** LISTED RECORDS follows **
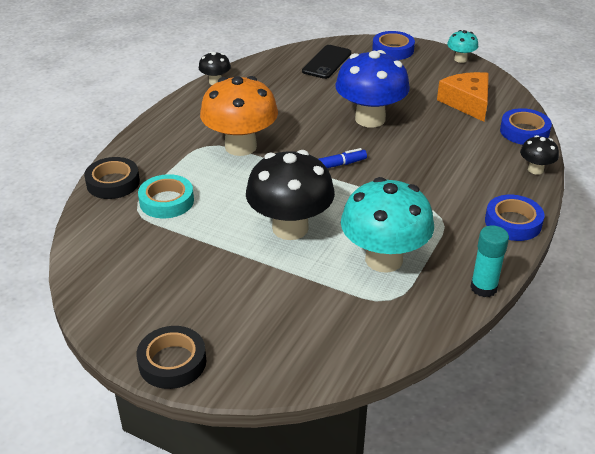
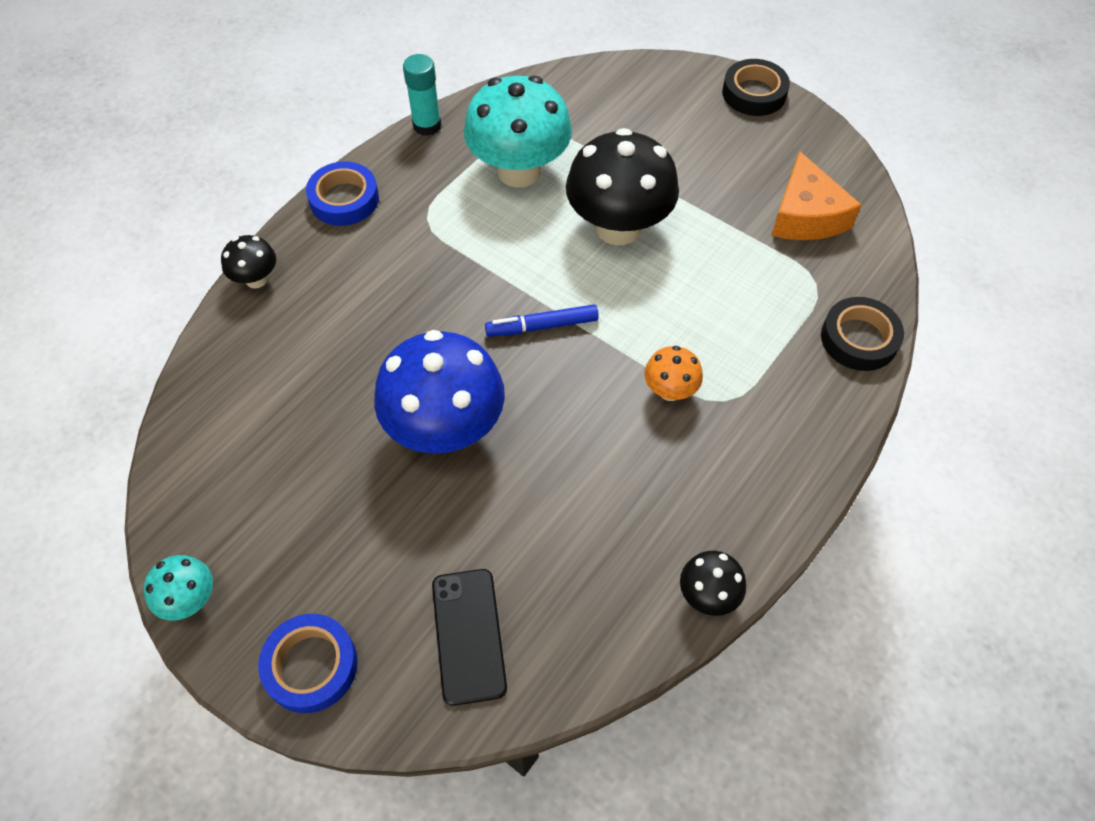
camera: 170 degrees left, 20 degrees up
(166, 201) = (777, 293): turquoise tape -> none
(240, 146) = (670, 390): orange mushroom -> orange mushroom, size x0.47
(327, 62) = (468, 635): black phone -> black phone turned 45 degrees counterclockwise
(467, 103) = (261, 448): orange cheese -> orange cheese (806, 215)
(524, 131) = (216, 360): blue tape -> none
** End of LISTED RECORDS **
Skipping the images, write out the whole listing exactly.

» **EXERCISE RESULT**
camera: 170 degrees left, 20 degrees up
(166, 201) = (777, 293): turquoise tape -> none
(240, 146) = (670, 390): orange mushroom -> orange mushroom, size x0.47
(327, 62) = (468, 635): black phone -> black phone turned 45 degrees counterclockwise
(467, 103) = (261, 448): orange cheese -> orange cheese (806, 215)
(524, 131) = (216, 360): blue tape -> none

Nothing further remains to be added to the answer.